_PROBLEM STATEMENT_. Please return only the lines from the one holding "red brick G12:I12" through the one holding "purple brick H12:I12 level 2 -> none", exactly as they appear in the records below, both ends included.

_LISTED ENTRIES_.
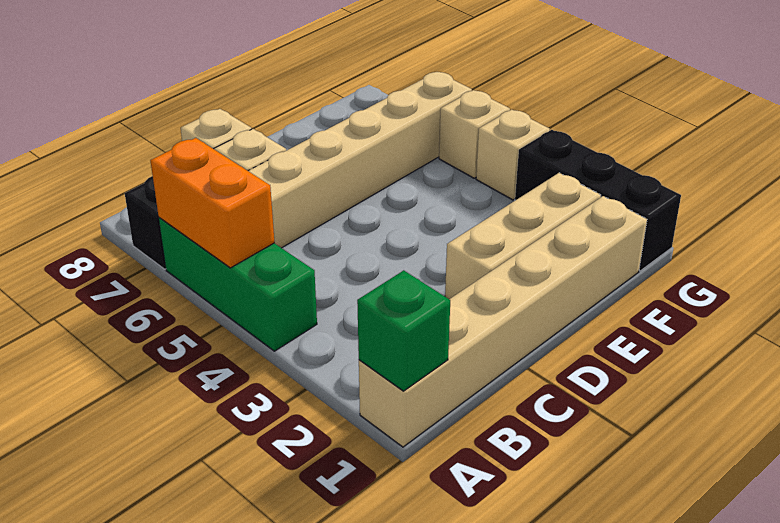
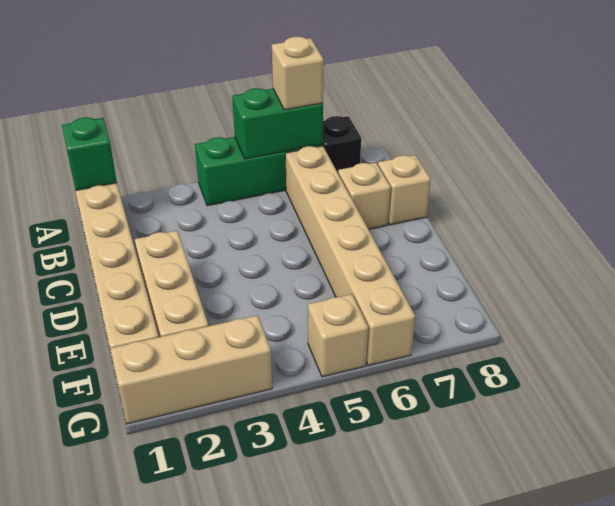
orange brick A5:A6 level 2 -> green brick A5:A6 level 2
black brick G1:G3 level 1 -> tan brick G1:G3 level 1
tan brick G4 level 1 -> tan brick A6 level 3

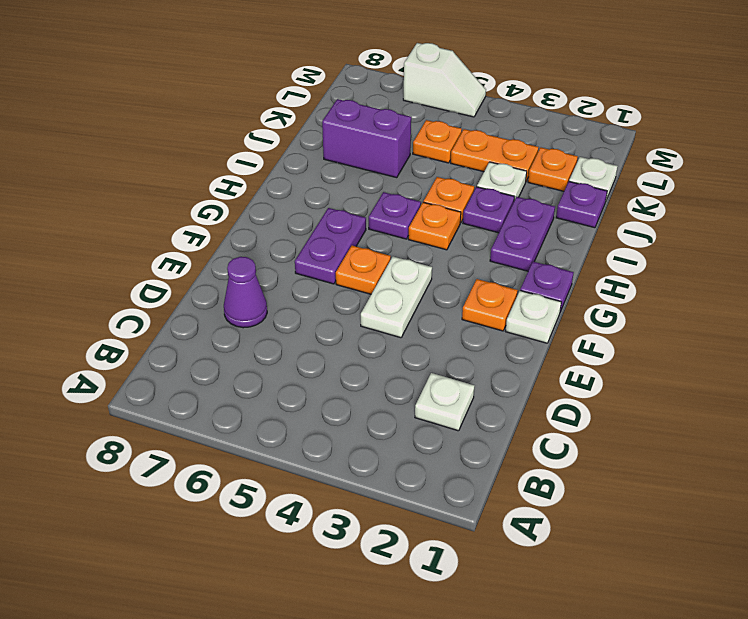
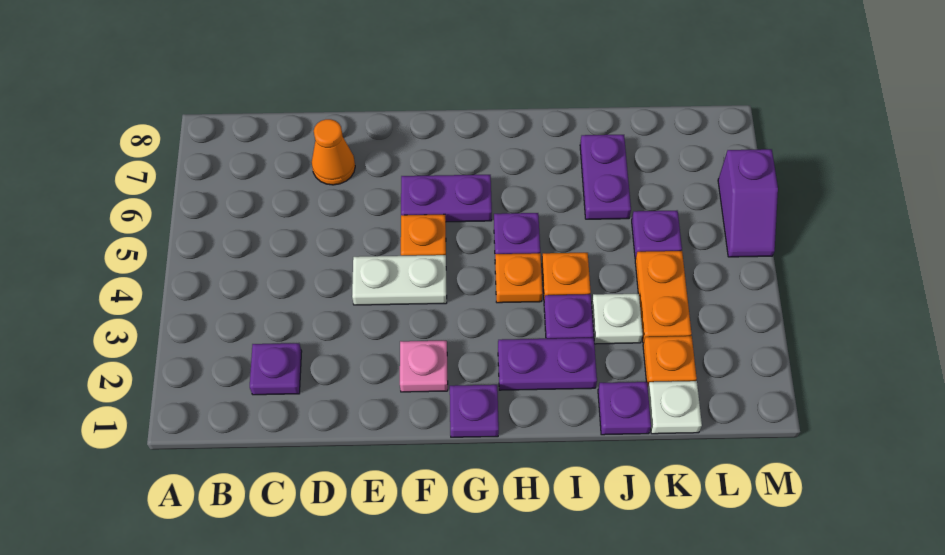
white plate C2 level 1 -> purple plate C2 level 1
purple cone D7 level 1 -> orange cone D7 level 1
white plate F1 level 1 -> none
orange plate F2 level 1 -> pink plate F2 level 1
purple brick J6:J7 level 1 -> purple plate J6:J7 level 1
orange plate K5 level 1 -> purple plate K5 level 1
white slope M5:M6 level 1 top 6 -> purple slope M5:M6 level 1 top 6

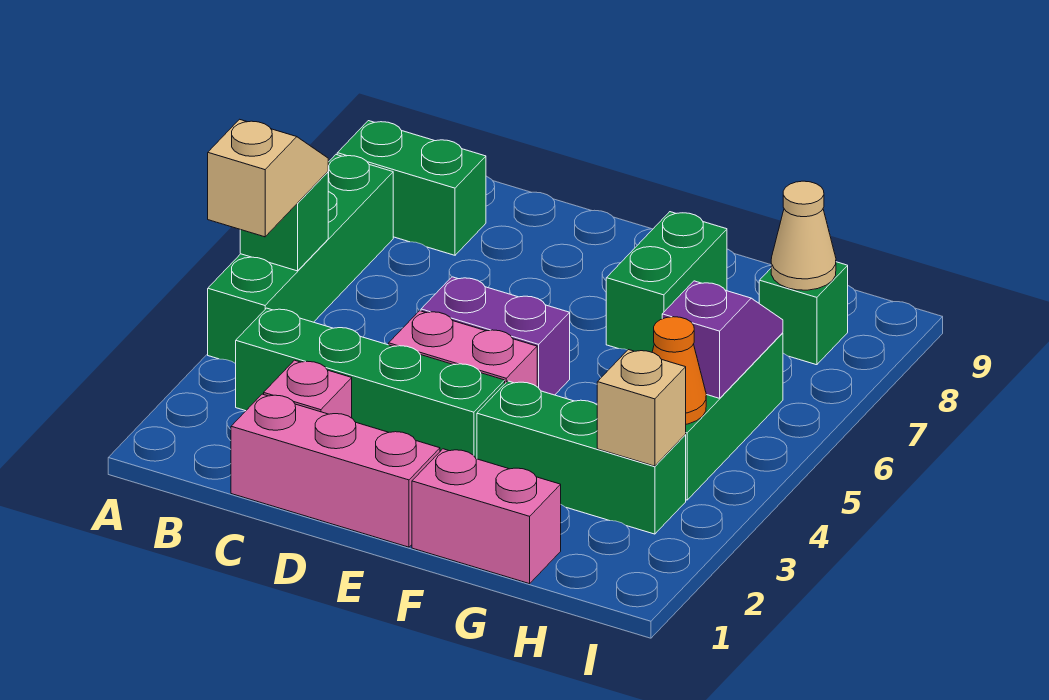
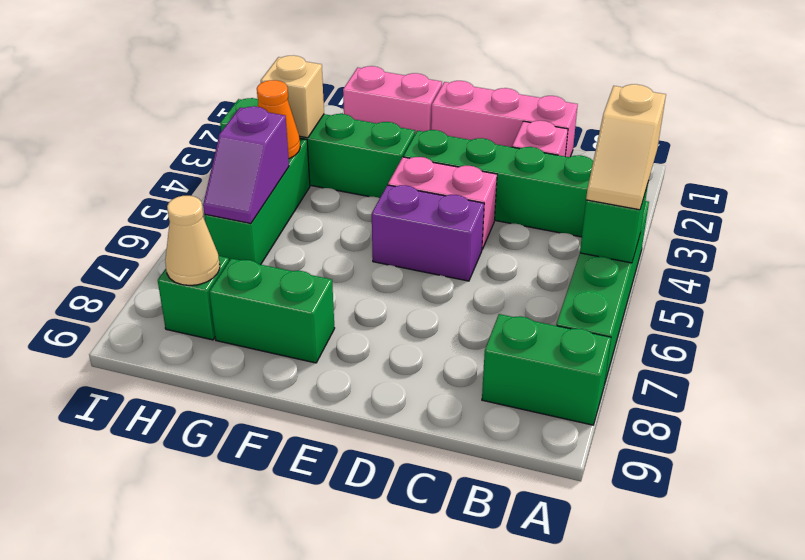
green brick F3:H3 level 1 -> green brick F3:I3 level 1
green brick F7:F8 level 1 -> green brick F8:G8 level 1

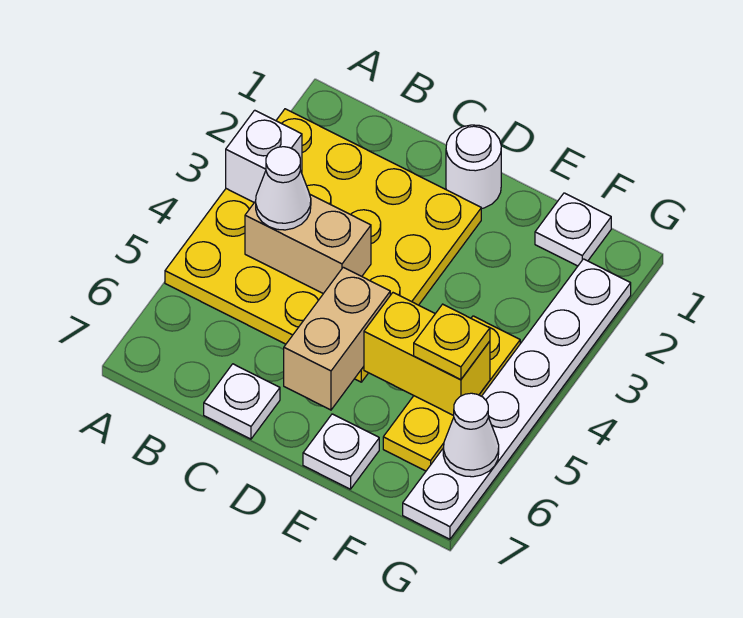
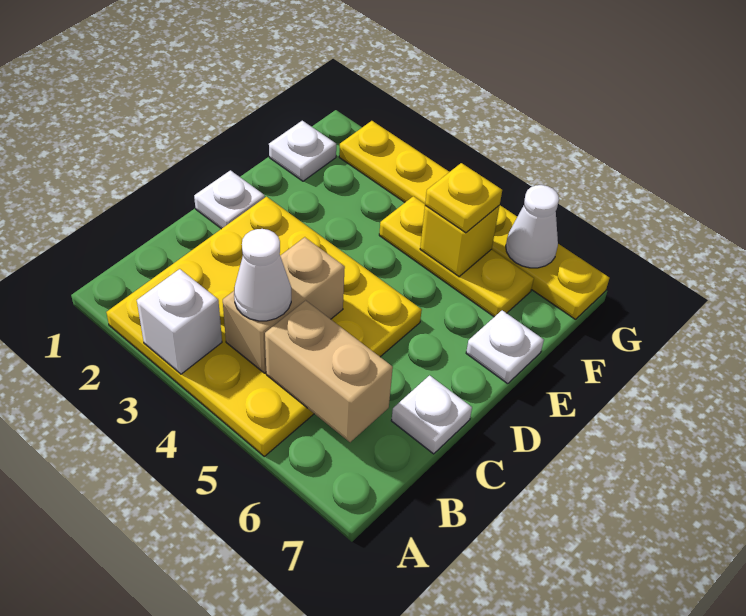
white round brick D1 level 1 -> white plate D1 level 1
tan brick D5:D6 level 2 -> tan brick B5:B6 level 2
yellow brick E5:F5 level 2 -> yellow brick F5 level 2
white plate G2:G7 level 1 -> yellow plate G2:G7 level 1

...

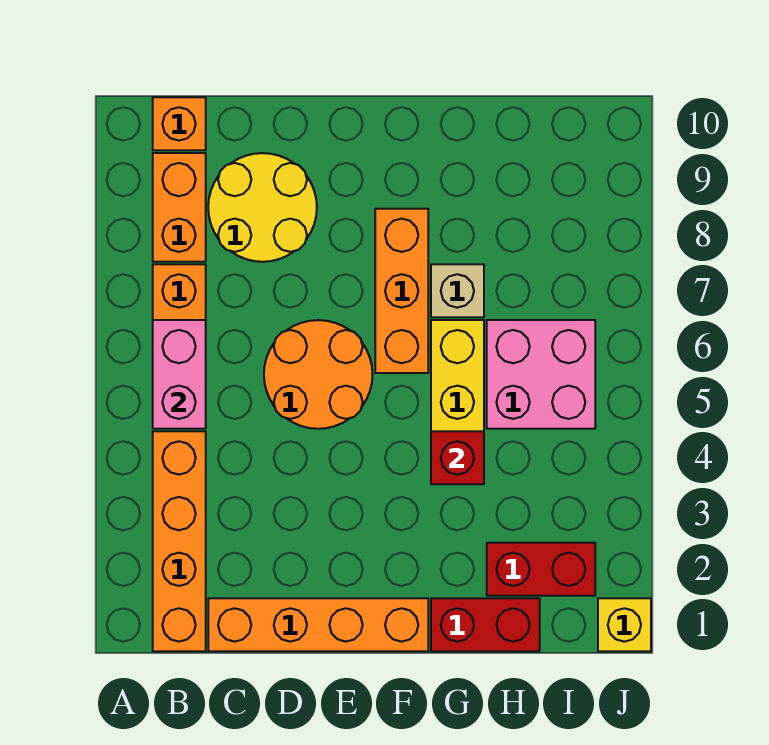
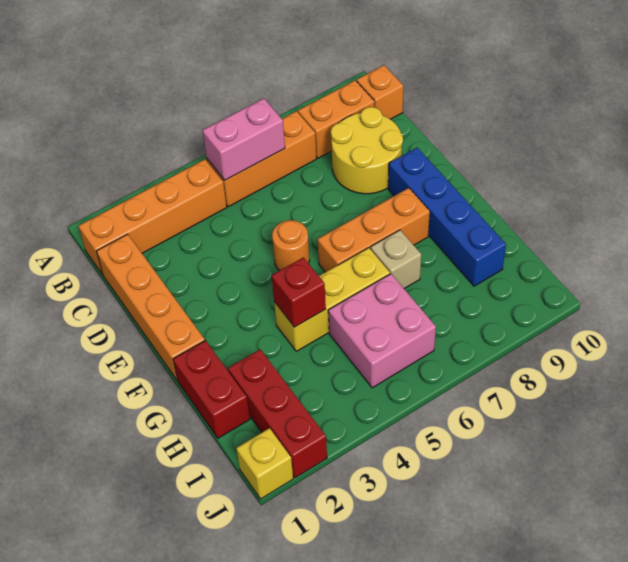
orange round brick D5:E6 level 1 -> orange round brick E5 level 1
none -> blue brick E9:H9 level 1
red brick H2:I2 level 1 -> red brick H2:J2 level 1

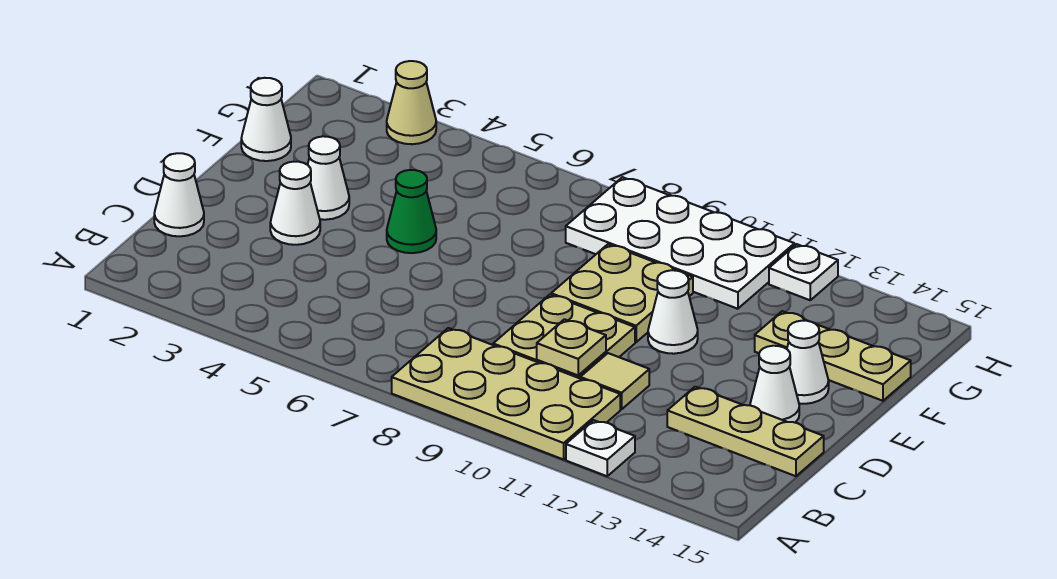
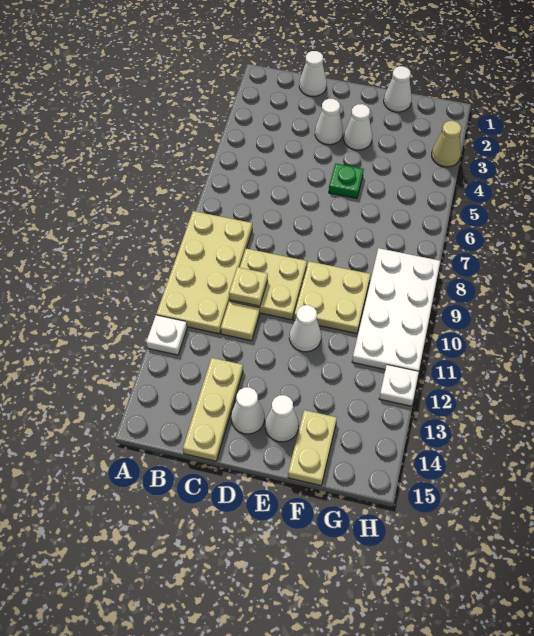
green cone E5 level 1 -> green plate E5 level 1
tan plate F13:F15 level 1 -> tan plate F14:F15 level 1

...

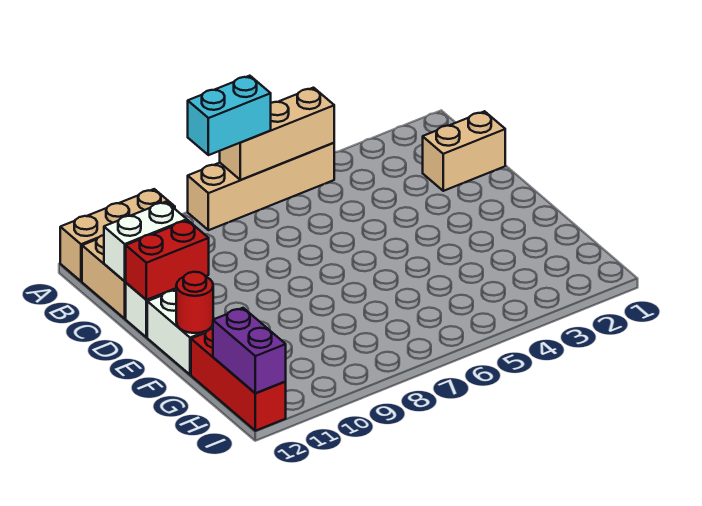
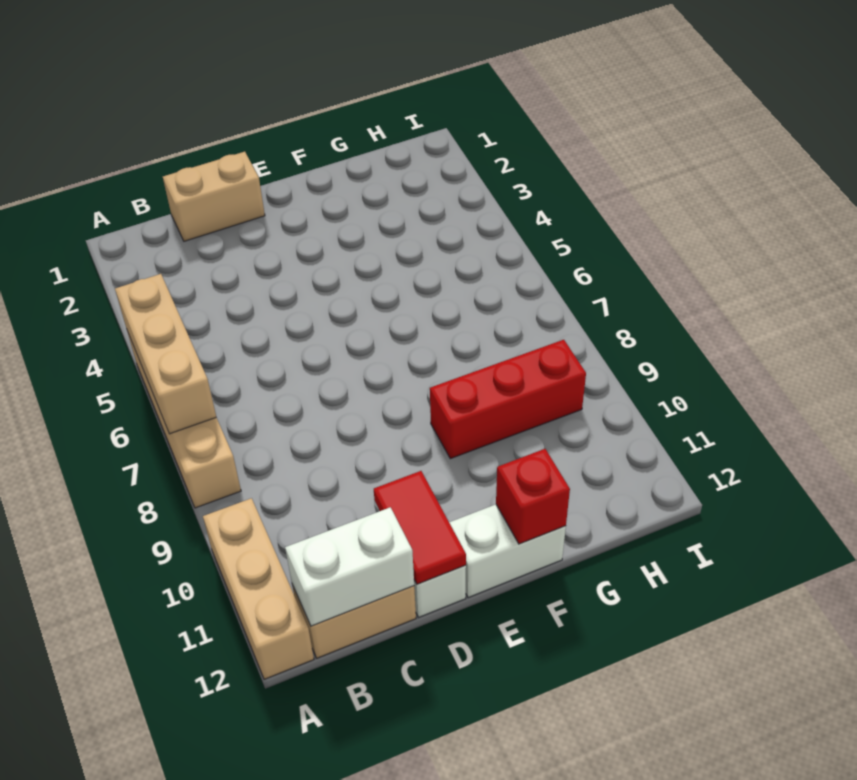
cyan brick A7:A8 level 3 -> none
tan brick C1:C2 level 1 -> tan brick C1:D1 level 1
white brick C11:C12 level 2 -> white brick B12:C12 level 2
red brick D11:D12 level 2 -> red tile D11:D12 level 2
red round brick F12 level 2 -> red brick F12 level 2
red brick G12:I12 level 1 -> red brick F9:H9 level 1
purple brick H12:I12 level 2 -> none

_TASK RESPONSE_.
red brick G12:I12 level 1 -> red brick F9:H9 level 1
purple brick H12:I12 level 2 -> none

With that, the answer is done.